* [What the task requires] Could you print only the lines from the one containing "Catalog all visible" through the end of the listing below, unchanged?

----- Exercise material -----

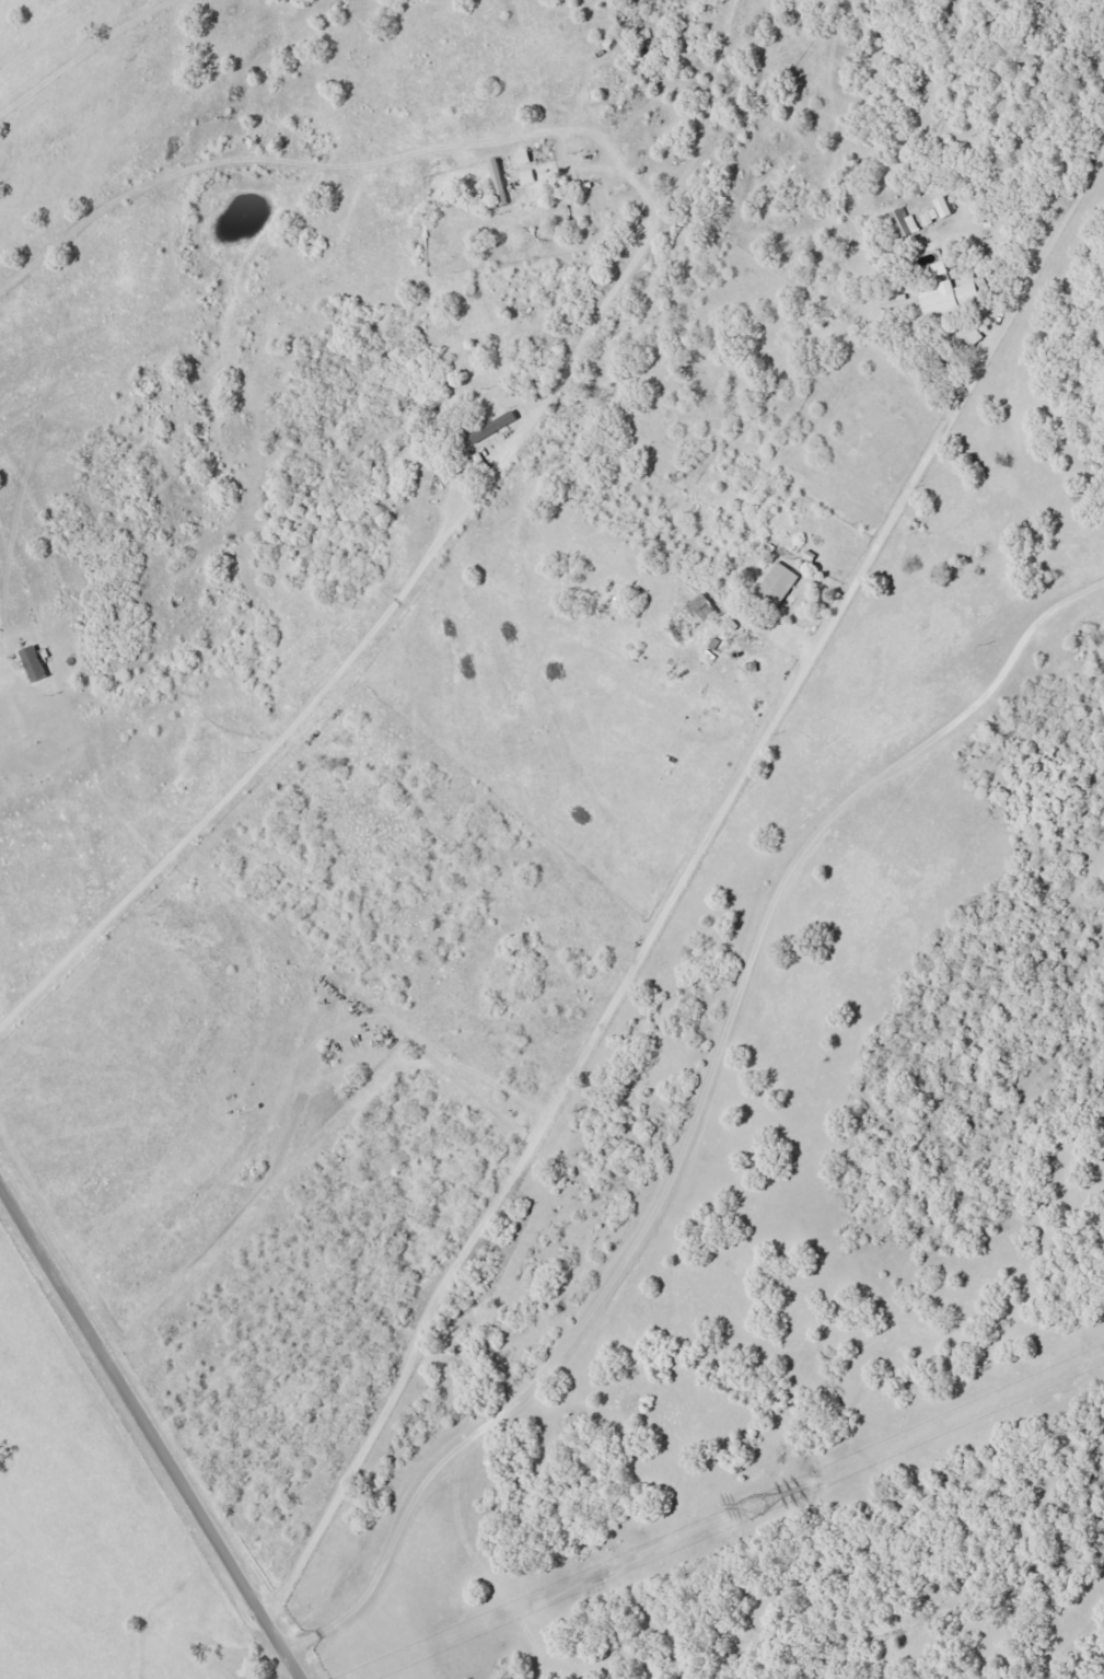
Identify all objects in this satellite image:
building: (521, 157)
building: (526, 177)
building: (940, 206)
building: (928, 217)
building: (902, 222)
building: (937, 268)
building: (966, 293)
building: (936, 299)
building: (491, 427)
building: (776, 584)
building: (701, 607)
building: (31, 663)
road: (702, 819)
road: (691, 1124)
road: (154, 1423)
power tower: (747, 1509)

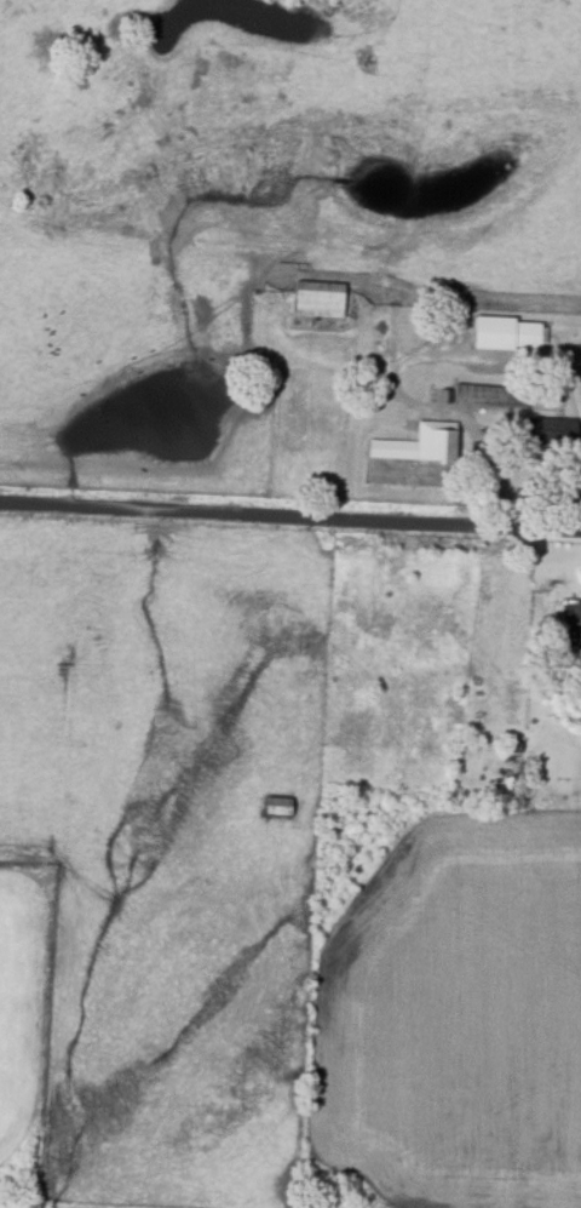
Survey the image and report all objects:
building: (318, 298)
building: (507, 332)
building: (487, 395)
road: (428, 407)
building: (551, 429)
building: (419, 443)
road: (573, 477)
road: (567, 506)
road: (290, 508)
road: (577, 620)
building: (512, 751)
crop: (23, 1002)
crop: (451, 1018)

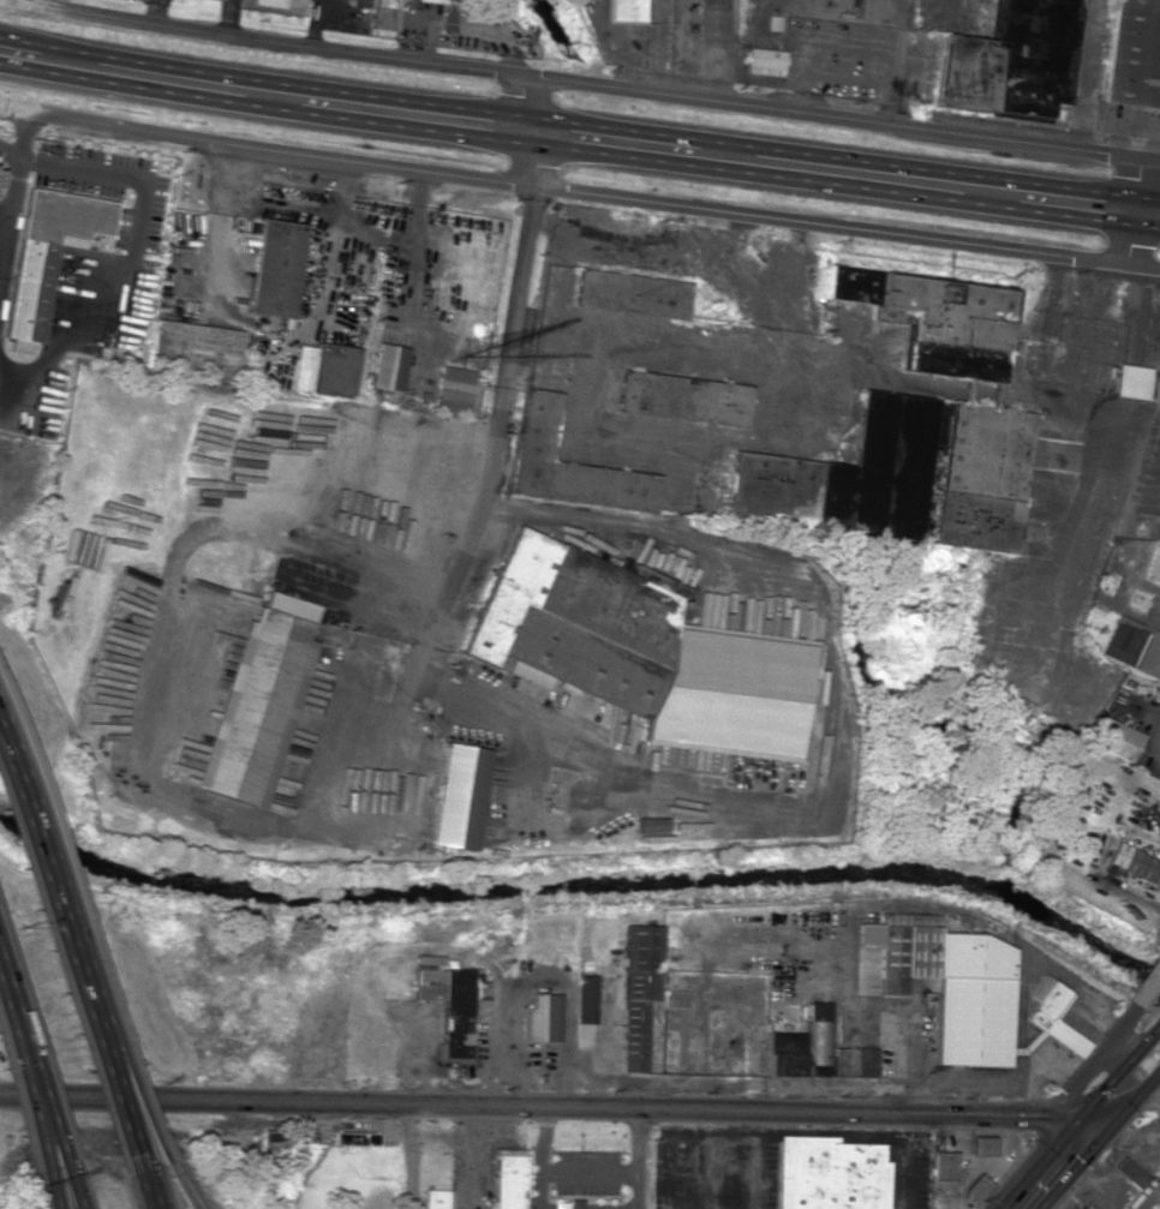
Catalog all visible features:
building: (238, 0)
building: (442, 0)
building: (626, 11)
building: (381, 14)
building: (712, 17)
river: (551, 31)
road: (18, 53)
building: (1134, 55)
building: (1010, 58)
building: (764, 62)
road: (167, 78)
road: (587, 83)
road: (413, 113)
road: (613, 140)
road: (859, 172)
road: (579, 191)
road: (1078, 196)
road: (1148, 199)
road: (1075, 210)
road: (1134, 213)
road: (1146, 228)
building: (44, 256)
building: (276, 269)
building: (630, 294)
building: (933, 320)
river: (721, 344)
building: (193, 348)
road: (734, 358)
building: (387, 367)
building: (323, 370)
building: (1129, 382)
building: (452, 390)
building: (1156, 391)
building: (681, 398)
road: (493, 453)
building: (568, 465)
building: (897, 474)
building: (624, 568)
road: (1138, 601)
building: (1133, 647)
building: (639, 654)
building: (256, 701)
building: (1113, 739)
river: (938, 763)
building: (457, 797)
building: (1134, 864)
river: (588, 884)
road: (71, 960)
road: (700, 978)
building: (948, 987)
road: (1147, 988)
building: (636, 992)
building: (584, 999)
building: (672, 999)
building: (448, 1003)
building: (1050, 1015)
building: (540, 1018)
building: (814, 1051)
road: (1093, 1060)
road: (25, 1075)
road: (134, 1106)
road: (545, 1110)
road: (1086, 1129)
road: (779, 1135)
building: (355, 1139)
building: (978, 1144)
road: (409, 1159)
road: (537, 1159)
road: (642, 1159)
parking lot: (713, 1168)
road: (589, 1170)
road: (707, 1171)
building: (584, 1172)
parking lot: (584, 1172)
road: (753, 1172)
parking lot: (906, 1172)
building: (940, 1173)
building: (828, 1174)
building: (508, 1179)
road: (54, 1181)
road: (60, 1181)
road: (182, 1185)
building: (1135, 1186)
building: (973, 1187)
road: (148, 1190)
building: (436, 1199)
building: (572, 1204)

-----

* [Answer to this task]
Catalog all visible features:
building: (238, 0)
building: (442, 0)
building: (626, 11)
building: (381, 14)
building: (712, 17)
river: (551, 31)
road: (18, 53)
building: (1134, 55)
building: (1010, 58)
building: (764, 62)
road: (167, 78)
road: (587, 83)
road: (413, 113)
road: (613, 140)
road: (859, 172)
road: (579, 191)
road: (1078, 196)
road: (1148, 199)
road: (1075, 210)
road: (1134, 213)
road: (1146, 228)
building: (44, 256)
building: (276, 269)
building: (630, 294)
building: (933, 320)
river: (721, 344)
building: (193, 348)
road: (734, 358)
building: (387, 367)
building: (323, 370)
building: (1129, 382)
building: (452, 390)
building: (1156, 391)
building: (681, 398)
road: (493, 453)
building: (568, 465)
building: (897, 474)
building: (624, 568)
road: (1138, 601)
building: (1133, 647)
building: (639, 654)
building: (256, 701)
building: (1113, 739)
river: (938, 763)
building: (457, 797)
building: (1134, 864)
river: (588, 884)
road: (71, 960)
road: (700, 978)
building: (948, 987)
road: (1147, 988)
building: (636, 992)
building: (584, 999)
building: (672, 999)
building: (448, 1003)
building: (1050, 1015)
building: (540, 1018)
building: (814, 1051)
road: (1093, 1060)
road: (25, 1075)
road: (134, 1106)
road: (545, 1110)
road: (1086, 1129)
road: (779, 1135)
building: (355, 1139)
building: (978, 1144)
road: (409, 1159)
road: (537, 1159)
road: (642, 1159)
parking lot: (713, 1168)
road: (589, 1170)
road: (707, 1171)
building: (584, 1172)
parking lot: (584, 1172)
road: (753, 1172)
parking lot: (906, 1172)
building: (940, 1173)
building: (828, 1174)
building: (508, 1179)
road: (54, 1181)
road: (60, 1181)
road: (182, 1185)
building: (1135, 1186)
building: (973, 1187)
road: (148, 1190)
building: (436, 1199)
building: (572, 1204)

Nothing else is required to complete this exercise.